WHAT THE TASK REQUIRES. Starting with the line that contains "red hat: 4 -> 1", copy out each line through the end of the entries below, exactly as written, and nothing else.

Colored object counting data.
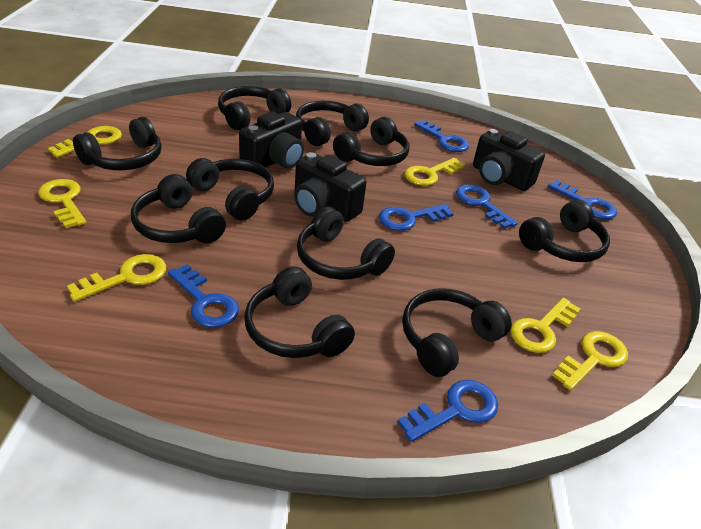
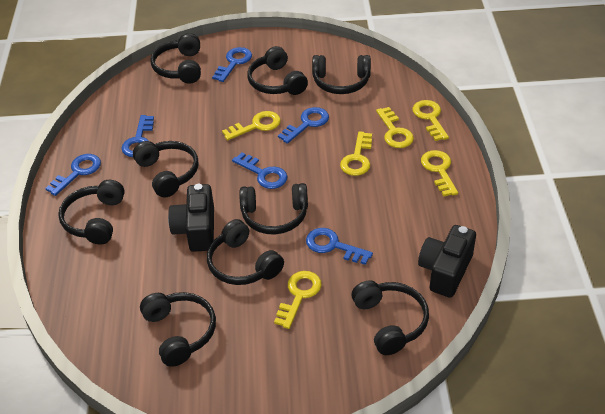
black camera: 3 -> 2
black headphones: 10 -> 9

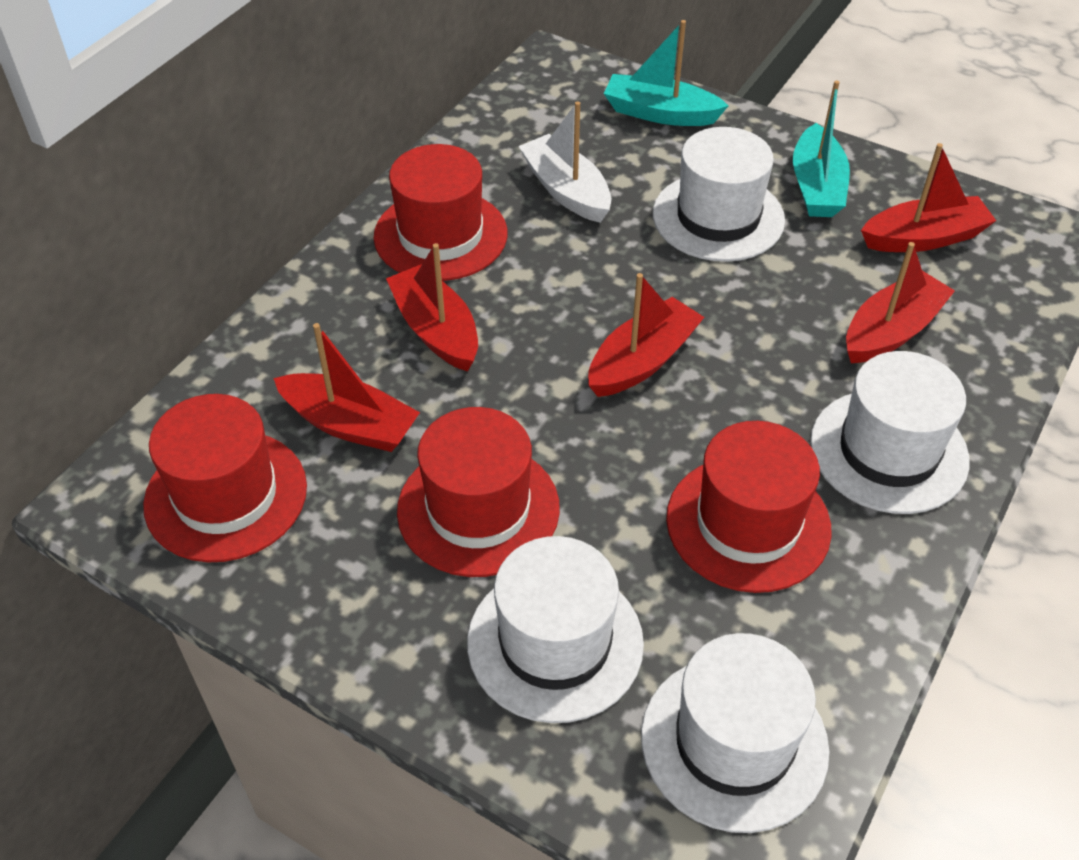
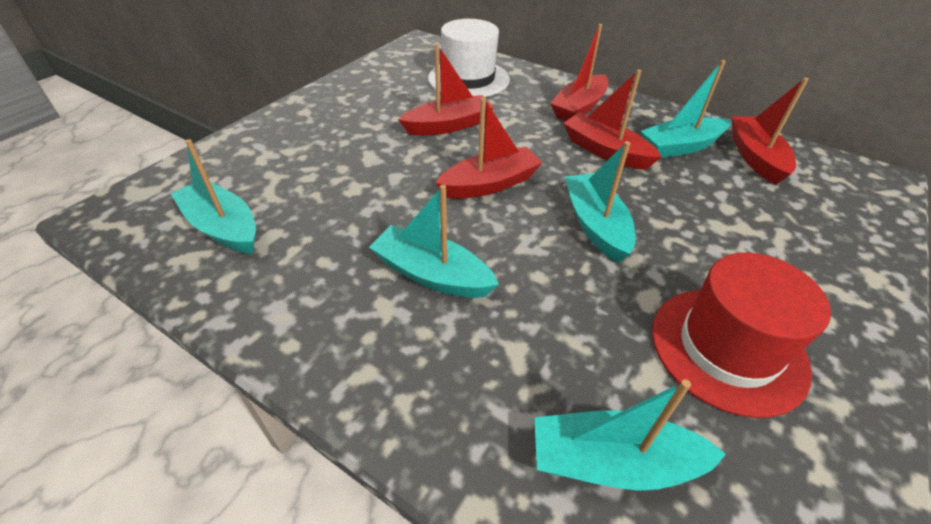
red hat: 4 -> 1
turquoise boat: 2 -> 5
white boat: 1 -> 0
white hat: 4 -> 1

TASK OUTPUT.
red hat: 4 -> 1
turquoise boat: 2 -> 5
white boat: 1 -> 0
white hat: 4 -> 1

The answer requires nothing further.